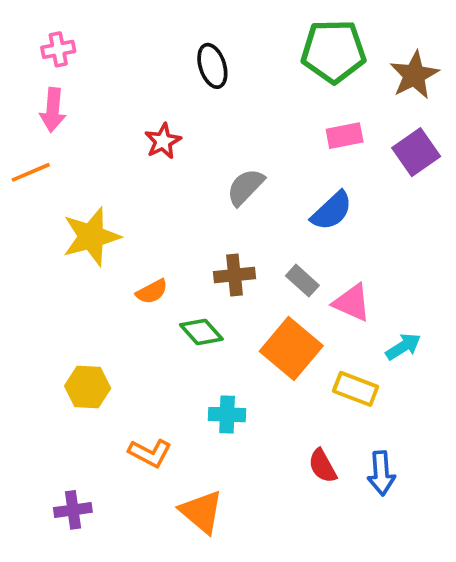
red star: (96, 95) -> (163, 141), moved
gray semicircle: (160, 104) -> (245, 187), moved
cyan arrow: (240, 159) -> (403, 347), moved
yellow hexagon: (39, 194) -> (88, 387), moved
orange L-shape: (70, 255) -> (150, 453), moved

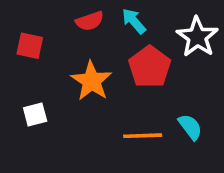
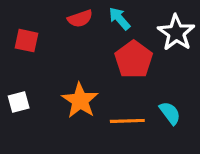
orange star: (91, 81) -> (80, 100), moved
white square: (35, 115) -> (19, 102), moved

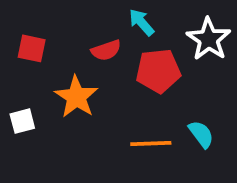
red semicircle: (80, 19) -> (106, 50), moved
red pentagon: (134, 59) -> (158, 71), turned 30
orange star: (80, 100) -> (76, 97), moved

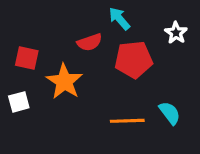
white star: (209, 39) -> (176, 33), size x0.6
red square: (32, 48) -> (27, 58), moved

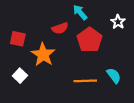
red pentagon: (134, 60) -> (90, 40), turned -30
white square: (19, 102) -> (20, 76), moved, turned -32

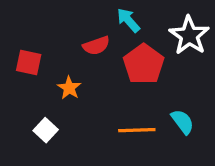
white star: (118, 22) -> (189, 35), size x1.6
orange star: (43, 55) -> (69, 88), size x0.6
white square: (20, 76) -> (46, 130), moved

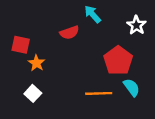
white star: (189, 35) -> (136, 25), size x0.7
red pentagon: (144, 64) -> (118, 61), moved
orange star: (69, 88) -> (36, 63), moved

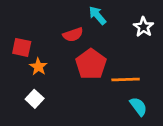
red pentagon: (118, 61) -> (91, 64), moved
cyan semicircle: (132, 87) -> (138, 106), moved
orange line: (99, 93) -> (126, 80), moved

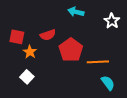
cyan arrow: (97, 15) -> (76, 12), turned -35
red semicircle: (73, 35) -> (48, 35), moved

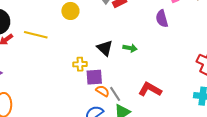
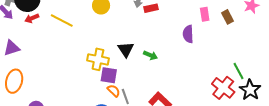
yellow cross: (80, 64) -> (98, 59), size x1.5

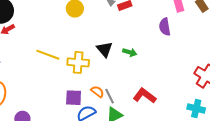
yellow line: (62, 21) -> (48, 55), moved
purple square: (109, 75) -> (74, 98), moved

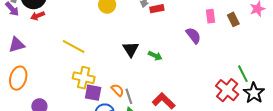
purple semicircle: (165, 27) -> (193, 36), turned 144
yellow cross: (78, 62) -> (84, 78), moved

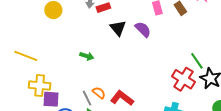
black triangle: (131, 49) -> (118, 28), moved
green arrow: (155, 56) -> (87, 56), moved
orange semicircle: (117, 90) -> (99, 93), moved

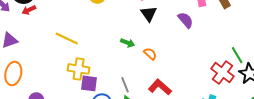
black triangle: (118, 28) -> (149, 14), moved
orange semicircle: (99, 93) -> (150, 54), moved

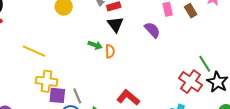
green arrow: (128, 43) -> (95, 45), moved
orange semicircle: (150, 54) -> (110, 51), moved, turned 48
gray line: (125, 85) -> (77, 96), moved

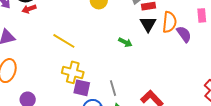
orange semicircle: (110, 51) -> (169, 22), moved, size x1.5
gray line: (77, 96) -> (113, 88), moved

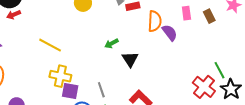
black triangle: (148, 24) -> (130, 59), moved
green arrow: (125, 42) -> (111, 43), turned 128

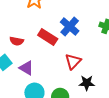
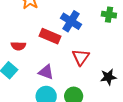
purple triangle: (26, 68) -> (46, 72), moved
black star: (87, 83) -> (108, 77), moved

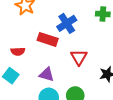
blue cross: (71, 21) -> (67, 23), turned 30

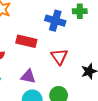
blue cross: (67, 23) -> (55, 21), moved, turned -36

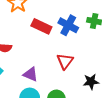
red rectangle: (26, 41) -> (41, 26), moved

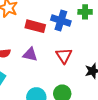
purple triangle: (31, 74) -> (30, 54), moved

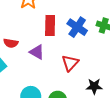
red rectangle: (35, 26) -> (50, 25), turned 60

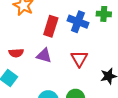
red rectangle: (50, 25) -> (51, 26), turned 30

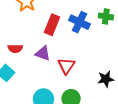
red triangle: (79, 59) -> (66, 66), moved

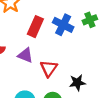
green cross: (106, 16) -> (90, 20), turned -32
black star: (106, 79) -> (77, 83), moved

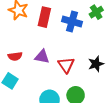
red rectangle: (35, 27) -> (44, 17), moved
black star: (77, 83) -> (96, 64), moved

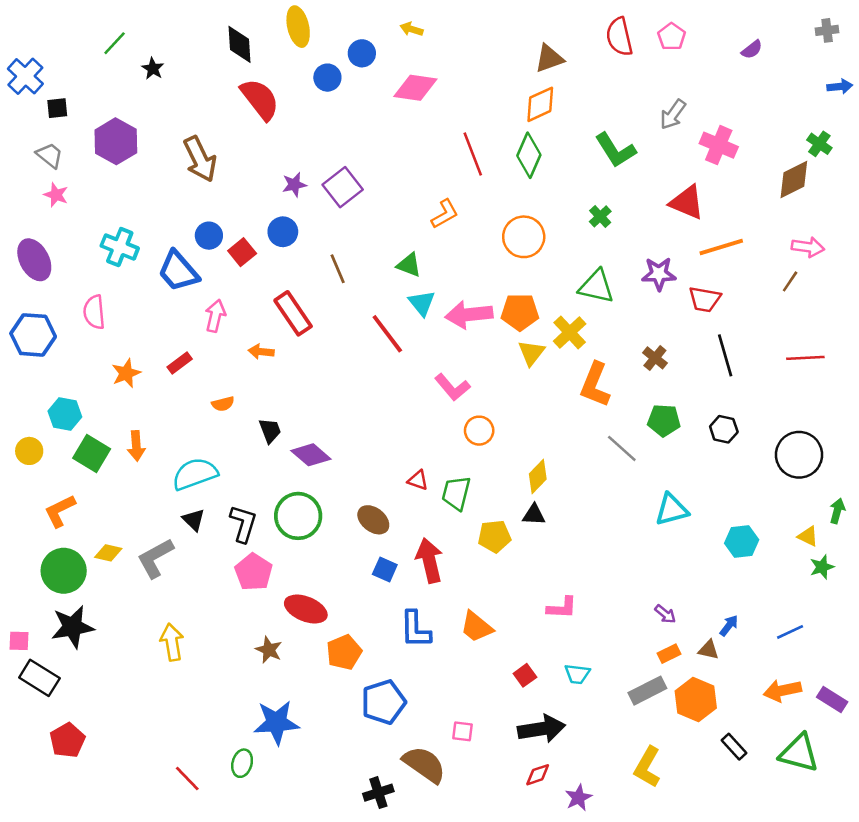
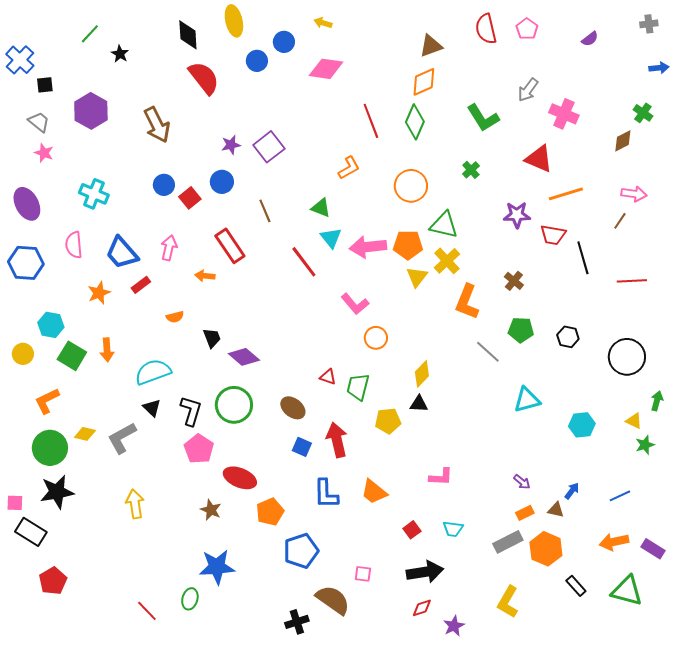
brown diamond: (794, 179) -> (623, 141), size x0.7
blue trapezoid: (178, 271) -> (122, 253), moved
green triangle: (596, 287) -> (444, 225), moved
black line: (725, 355) -> (583, 258), moved

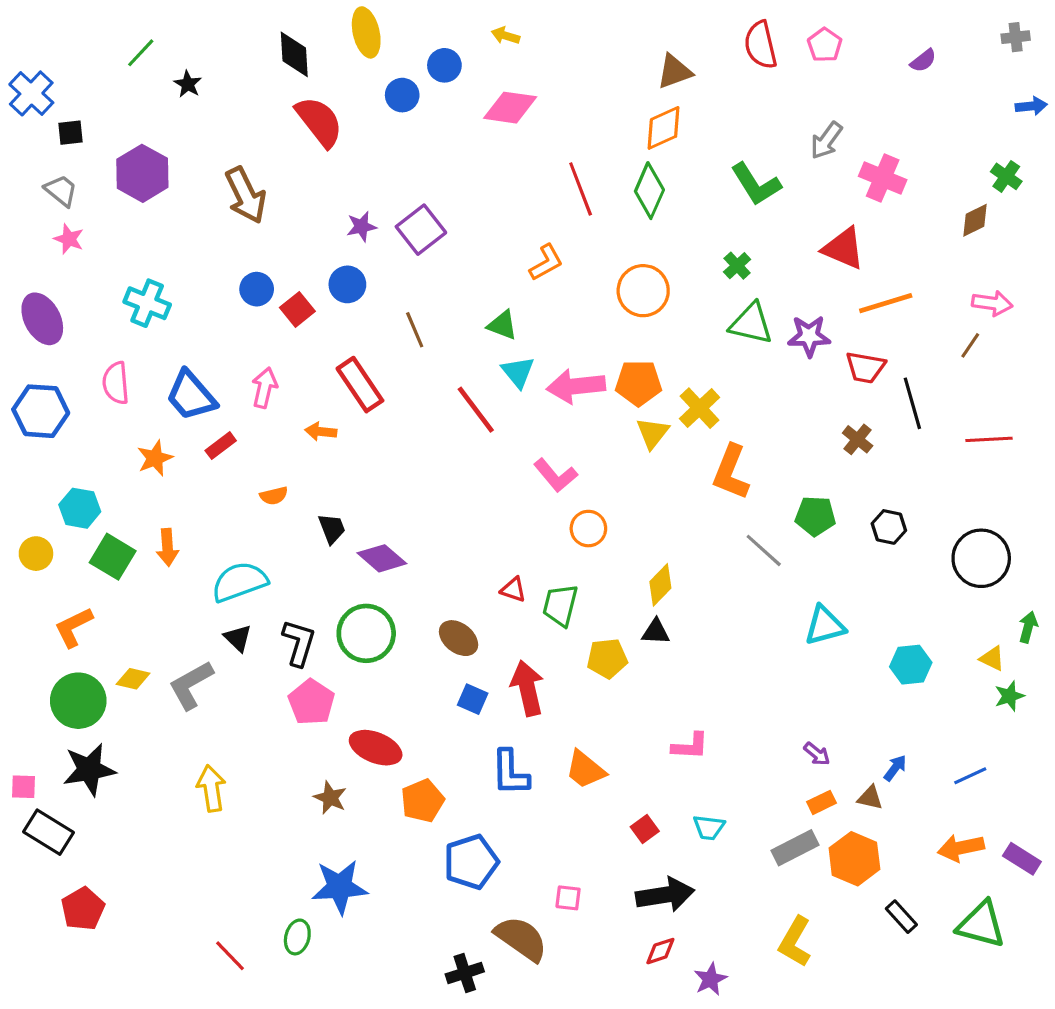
green triangle: (444, 225) -> (751, 324), moved
brown cross: (514, 281) -> (858, 439), moved

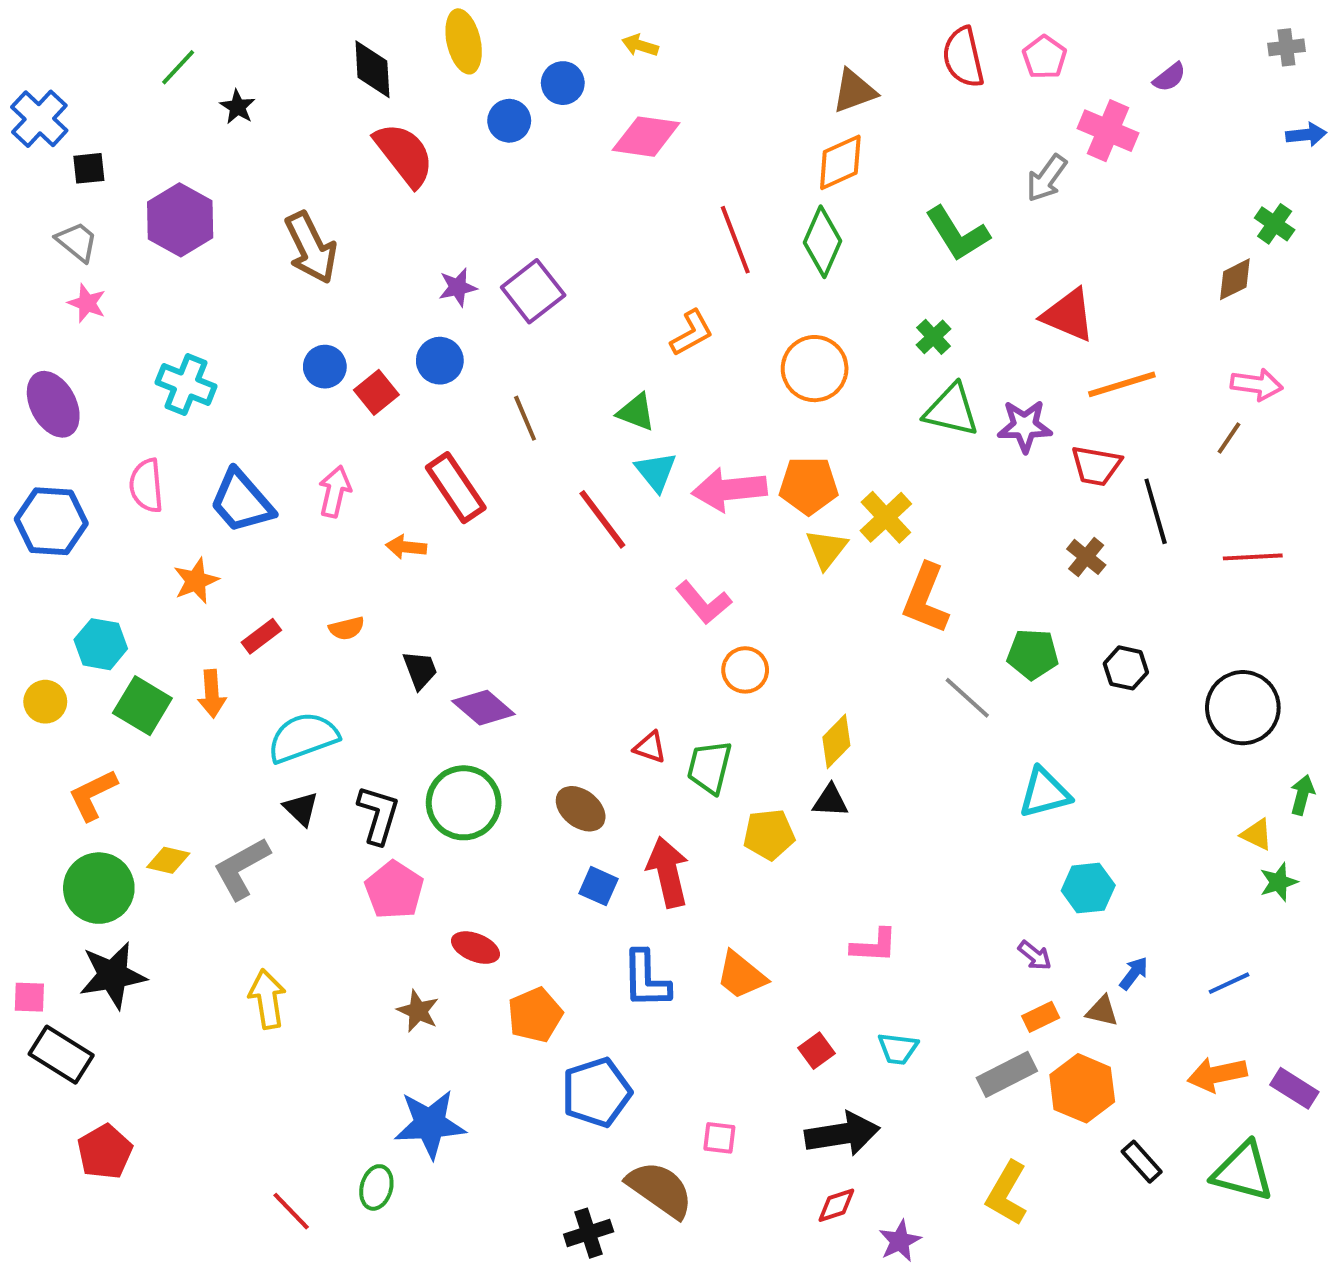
pink cross: (883, 178) -> (1108, 131), moved
red rectangle: (221, 446) -> (261, 636), moved
cyan hexagon: (911, 665) -> (1088, 888), moved
red ellipse: (376, 748) -> (476, 948), size x0.7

+++

Return the entries verbatim without images.

red star: (96, 95) -> (163, 141), moved
gray semicircle: (160, 104) -> (245, 187), moved
cyan arrow: (240, 159) -> (403, 347), moved
yellow hexagon: (39, 194) -> (88, 387), moved
orange L-shape: (70, 255) -> (150, 453), moved

orange star: (91, 81) -> (80, 100), moved
white square: (35, 115) -> (19, 102), moved

red semicircle: (80, 19) -> (106, 50), moved
red pentagon: (134, 59) -> (158, 71), turned 30
orange star: (80, 100) -> (76, 97), moved

white star: (209, 39) -> (176, 33), size x0.6
red square: (32, 48) -> (27, 58), moved

red pentagon: (134, 60) -> (90, 40), turned -30
white square: (19, 102) -> (20, 76), moved, turned -32

white star: (118, 22) -> (189, 35), size x1.6
orange star: (43, 55) -> (69, 88), size x0.6
white square: (20, 76) -> (46, 130), moved

white star: (189, 35) -> (136, 25), size x0.7
red pentagon: (144, 64) -> (118, 61), moved
orange star: (69, 88) -> (36, 63), moved

red pentagon: (118, 61) -> (91, 64), moved
cyan semicircle: (132, 87) -> (138, 106), moved
orange line: (99, 93) -> (126, 80), moved

cyan arrow: (97, 15) -> (76, 12), turned -35
red semicircle: (73, 35) -> (48, 35), moved

yellow cross: (80, 64) -> (98, 59), size x1.5

yellow line: (62, 21) -> (48, 55), moved
purple square: (109, 75) -> (74, 98), moved

purple semicircle: (165, 27) -> (193, 36), turned 144
yellow cross: (78, 62) -> (84, 78), moved

black triangle: (131, 49) -> (118, 28), moved
green arrow: (155, 56) -> (87, 56), moved
orange semicircle: (117, 90) -> (99, 93), moved

black triangle: (118, 28) -> (149, 14), moved
orange semicircle: (99, 93) -> (150, 54), moved

green arrow: (128, 43) -> (95, 45), moved
orange semicircle: (150, 54) -> (110, 51), moved, turned 48
gray line: (125, 85) -> (77, 96), moved

orange semicircle: (110, 51) -> (169, 22), moved, size x1.5
gray line: (77, 96) -> (113, 88), moved

black triangle: (148, 24) -> (130, 59), moved
green arrow: (125, 42) -> (111, 43), turned 128

purple triangle: (26, 68) -> (46, 72), moved
black star: (87, 83) -> (108, 77), moved

blue cross: (71, 21) -> (67, 23), turned 30

blue cross: (67, 23) -> (55, 21), moved, turned -36

red rectangle: (26, 41) -> (41, 26), moved

purple triangle: (31, 74) -> (30, 54), moved

red rectangle: (35, 26) -> (50, 25), turned 60

red rectangle: (50, 25) -> (51, 26), turned 30

red triangle: (79, 59) -> (66, 66), moved

green cross: (106, 16) -> (90, 20), turned -32
black star: (106, 79) -> (77, 83), moved

red rectangle: (35, 27) -> (44, 17), moved
black star: (77, 83) -> (96, 64), moved

brown diamond: (794, 179) -> (623, 141), size x0.7
blue trapezoid: (178, 271) -> (122, 253), moved
green triangle: (596, 287) -> (444, 225), moved
black line: (725, 355) -> (583, 258), moved

green triangle: (444, 225) -> (751, 324), moved
brown cross: (514, 281) -> (858, 439), moved

pink cross: (883, 178) -> (1108, 131), moved
red rectangle: (221, 446) -> (261, 636), moved
cyan hexagon: (911, 665) -> (1088, 888), moved
red ellipse: (376, 748) -> (476, 948), size x0.7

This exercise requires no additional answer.